> **PROBLEM REQUIREMENTS**
Please give the listing again in its entirety, exactly as written.

> **GIVEN INFORMATION**
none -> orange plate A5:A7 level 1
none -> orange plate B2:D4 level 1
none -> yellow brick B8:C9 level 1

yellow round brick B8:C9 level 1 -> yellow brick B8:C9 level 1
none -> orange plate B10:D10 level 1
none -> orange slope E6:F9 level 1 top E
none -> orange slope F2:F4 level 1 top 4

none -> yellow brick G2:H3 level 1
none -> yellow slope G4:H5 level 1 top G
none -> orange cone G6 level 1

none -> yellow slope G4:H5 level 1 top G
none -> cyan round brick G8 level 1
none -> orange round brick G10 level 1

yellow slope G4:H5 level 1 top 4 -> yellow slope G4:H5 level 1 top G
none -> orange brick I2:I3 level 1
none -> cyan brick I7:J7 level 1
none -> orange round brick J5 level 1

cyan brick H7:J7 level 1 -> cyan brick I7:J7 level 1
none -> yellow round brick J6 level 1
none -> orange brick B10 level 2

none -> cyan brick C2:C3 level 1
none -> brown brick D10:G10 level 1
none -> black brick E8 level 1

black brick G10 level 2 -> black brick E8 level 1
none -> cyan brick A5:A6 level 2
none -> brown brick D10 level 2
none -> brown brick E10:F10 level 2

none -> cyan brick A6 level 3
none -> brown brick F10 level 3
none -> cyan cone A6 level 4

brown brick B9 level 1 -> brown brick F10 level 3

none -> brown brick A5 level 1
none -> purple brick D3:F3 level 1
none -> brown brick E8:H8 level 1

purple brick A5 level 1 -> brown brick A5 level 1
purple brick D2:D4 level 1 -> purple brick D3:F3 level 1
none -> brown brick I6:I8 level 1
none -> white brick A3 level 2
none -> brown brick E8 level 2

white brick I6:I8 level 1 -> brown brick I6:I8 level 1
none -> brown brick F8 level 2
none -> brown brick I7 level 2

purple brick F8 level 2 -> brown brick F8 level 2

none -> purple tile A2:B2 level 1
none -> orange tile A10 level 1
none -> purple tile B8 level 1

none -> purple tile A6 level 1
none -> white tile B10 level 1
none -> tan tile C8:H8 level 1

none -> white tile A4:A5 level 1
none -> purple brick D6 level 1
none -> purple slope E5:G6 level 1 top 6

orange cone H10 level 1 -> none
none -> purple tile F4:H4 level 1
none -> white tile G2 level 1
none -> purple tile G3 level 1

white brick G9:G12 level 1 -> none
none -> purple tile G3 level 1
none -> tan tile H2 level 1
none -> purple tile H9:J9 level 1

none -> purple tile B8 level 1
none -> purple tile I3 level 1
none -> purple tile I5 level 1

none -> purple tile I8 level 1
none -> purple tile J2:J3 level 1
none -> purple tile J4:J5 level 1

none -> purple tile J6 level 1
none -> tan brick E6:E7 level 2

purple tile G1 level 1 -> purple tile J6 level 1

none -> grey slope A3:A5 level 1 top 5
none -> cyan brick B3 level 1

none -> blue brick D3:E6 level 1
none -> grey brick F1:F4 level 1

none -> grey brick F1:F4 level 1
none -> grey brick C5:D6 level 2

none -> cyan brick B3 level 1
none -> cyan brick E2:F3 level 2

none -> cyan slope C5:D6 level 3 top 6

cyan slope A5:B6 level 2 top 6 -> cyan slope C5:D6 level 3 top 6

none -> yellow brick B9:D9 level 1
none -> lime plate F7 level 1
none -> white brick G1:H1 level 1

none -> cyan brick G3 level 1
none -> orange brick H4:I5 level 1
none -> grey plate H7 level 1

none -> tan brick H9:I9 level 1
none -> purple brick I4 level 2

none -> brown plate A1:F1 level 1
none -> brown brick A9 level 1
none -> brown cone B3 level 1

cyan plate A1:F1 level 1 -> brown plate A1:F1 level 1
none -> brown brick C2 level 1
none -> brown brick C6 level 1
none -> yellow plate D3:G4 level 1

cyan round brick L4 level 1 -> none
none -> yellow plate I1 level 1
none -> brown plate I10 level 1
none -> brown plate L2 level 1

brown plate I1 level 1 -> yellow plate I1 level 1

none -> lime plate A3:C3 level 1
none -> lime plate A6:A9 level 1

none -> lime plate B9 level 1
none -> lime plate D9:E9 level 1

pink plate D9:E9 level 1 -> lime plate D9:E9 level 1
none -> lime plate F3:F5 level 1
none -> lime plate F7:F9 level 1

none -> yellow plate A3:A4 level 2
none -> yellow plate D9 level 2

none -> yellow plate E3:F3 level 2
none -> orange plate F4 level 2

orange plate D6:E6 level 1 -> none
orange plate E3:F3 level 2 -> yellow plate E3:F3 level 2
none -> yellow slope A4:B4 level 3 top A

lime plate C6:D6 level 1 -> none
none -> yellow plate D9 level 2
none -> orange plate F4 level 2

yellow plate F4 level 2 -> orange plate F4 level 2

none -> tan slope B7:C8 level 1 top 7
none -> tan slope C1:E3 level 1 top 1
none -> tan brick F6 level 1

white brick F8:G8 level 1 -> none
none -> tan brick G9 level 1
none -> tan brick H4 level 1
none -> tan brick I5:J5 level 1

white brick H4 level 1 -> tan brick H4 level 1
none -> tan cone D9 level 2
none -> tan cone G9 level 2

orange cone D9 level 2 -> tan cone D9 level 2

> **RESULT FOR THIS TASK**
none -> orange plate A5:A7 level 1
none -> orange plate B2:D4 level 1
none -> yellow brick B8:C9 level 1

yellow round brick B8:C9 level 1 -> yellow brick B8:C9 level 1
none -> orange plate B10:D10 level 1
none -> orange slope E6:F9 level 1 top E
none -> orange slope F2:F4 level 1 top 4

none -> yellow brick G2:H3 level 1
none -> yellow slope G4:H5 level 1 top G
none -> orange cone G6 level 1

none -> yellow slope G4:H5 level 1 top G
none -> cyan round brick G8 level 1
none -> orange round brick G10 level 1

yellow slope G4:H5 level 1 top 4 -> yellow slope G4:H5 level 1 top G
none -> orange brick I2:I3 level 1
none -> cyan brick I7:J7 level 1
none -> orange round brick J5 level 1

cyan brick H7:J7 level 1 -> cyan brick I7:J7 level 1
none -> yellow round brick J6 level 1
none -> orange brick B10 level 2

none -> cyan brick C2:C3 level 1
none -> brown brick D10:G10 level 1
none -> black brick E8 level 1

black brick G10 level 2 -> black brick E8 level 1
none -> cyan brick A5:A6 level 2
none -> brown brick D10 level 2
none -> brown brick E10:F10 level 2

none -> cyan brick A6 level 3
none -> brown brick F10 level 3
none -> cyan cone A6 level 4

brown brick B9 level 1 -> brown brick F10 level 3

none -> brown brick A5 level 1
none -> purple brick D3:F3 level 1
none -> brown brick E8:H8 level 1

purple brick A5 level 1 -> brown brick A5 level 1
purple brick D2:D4 level 1 -> purple brick D3:F3 level 1
none -> brown brick I6:I8 level 1
none -> white brick A3 level 2
none -> brown brick E8 level 2

white brick I6:I8 level 1 -> brown brick I6:I8 level 1
none -> brown brick F8 level 2
none -> brown brick I7 level 2

purple brick F8 level 2 -> brown brick F8 level 2

none -> purple tile A2:B2 level 1
none -> orange tile A10 level 1
none -> purple tile B8 level 1

none -> purple tile A6 level 1
none -> white tile B10 level 1
none -> tan tile C8:H8 level 1

none -> white tile A4:A5 level 1
none -> purple brick D6 level 1
none -> purple slope E5:G6 level 1 top 6

orange cone H10 level 1 -> none
none -> purple tile F4:H4 level 1
none -> white tile G2 level 1
none -> purple tile G3 level 1

white brick G9:G12 level 1 -> none
none -> purple tile G3 level 1
none -> tan tile H2 level 1
none -> purple tile H9:J9 level 1

none -> purple tile B8 level 1
none -> purple tile I3 level 1
none -> purple tile I5 level 1

none -> purple tile I8 level 1
none -> purple tile J2:J3 level 1
none -> purple tile J4:J5 level 1

none -> purple tile J6 level 1
none -> tan brick E6:E7 level 2

purple tile G1 level 1 -> purple tile J6 level 1

none -> grey slope A3:A5 level 1 top 5
none -> cyan brick B3 level 1

none -> blue brick D3:E6 level 1
none -> grey brick F1:F4 level 1

none -> grey brick F1:F4 level 1
none -> grey brick C5:D6 level 2

none -> cyan brick B3 level 1
none -> cyan brick E2:F3 level 2

none -> cyan slope C5:D6 level 3 top 6

cyan slope A5:B6 level 2 top 6 -> cyan slope C5:D6 level 3 top 6

none -> yellow brick B9:D9 level 1
none -> lime plate F7 level 1
none -> white brick G1:H1 level 1

none -> cyan brick G3 level 1
none -> orange brick H4:I5 level 1
none -> grey plate H7 level 1

none -> tan brick H9:I9 level 1
none -> purple brick I4 level 2

none -> brown plate A1:F1 level 1
none -> brown brick A9 level 1
none -> brown cone B3 level 1

cyan plate A1:F1 level 1 -> brown plate A1:F1 level 1
none -> brown brick C2 level 1
none -> brown brick C6 level 1
none -> yellow plate D3:G4 level 1

cyan round brick L4 level 1 -> none
none -> yellow plate I1 level 1
none -> brown plate I10 level 1
none -> brown plate L2 level 1

brown plate I1 level 1 -> yellow plate I1 level 1

none -> lime plate A3:C3 level 1
none -> lime plate A6:A9 level 1

none -> lime plate B9 level 1
none -> lime plate D9:E9 level 1

pink plate D9:E9 level 1 -> lime plate D9:E9 level 1
none -> lime plate F3:F5 level 1
none -> lime plate F7:F9 level 1

none -> yellow plate A3:A4 level 2
none -> yellow plate D9 level 2

none -> yellow plate E3:F3 level 2
none -> orange plate F4 level 2

orange plate D6:E6 level 1 -> none
orange plate E3:F3 level 2 -> yellow plate E3:F3 level 2
none -> yellow slope A4:B4 level 3 top A

lime plate C6:D6 level 1 -> none
none -> yellow plate D9 level 2
none -> orange plate F4 level 2

yellow plate F4 level 2 -> orange plate F4 level 2

none -> tan slope B7:C8 level 1 top 7
none -> tan slope C1:E3 level 1 top 1
none -> tan brick F6 level 1

white brick F8:G8 level 1 -> none
none -> tan brick G9 level 1
none -> tan brick H4 level 1
none -> tan brick I5:J5 level 1

white brick H4 level 1 -> tan brick H4 level 1
none -> tan cone D9 level 2
none -> tan cone G9 level 2

orange cone D9 level 2 -> tan cone D9 level 2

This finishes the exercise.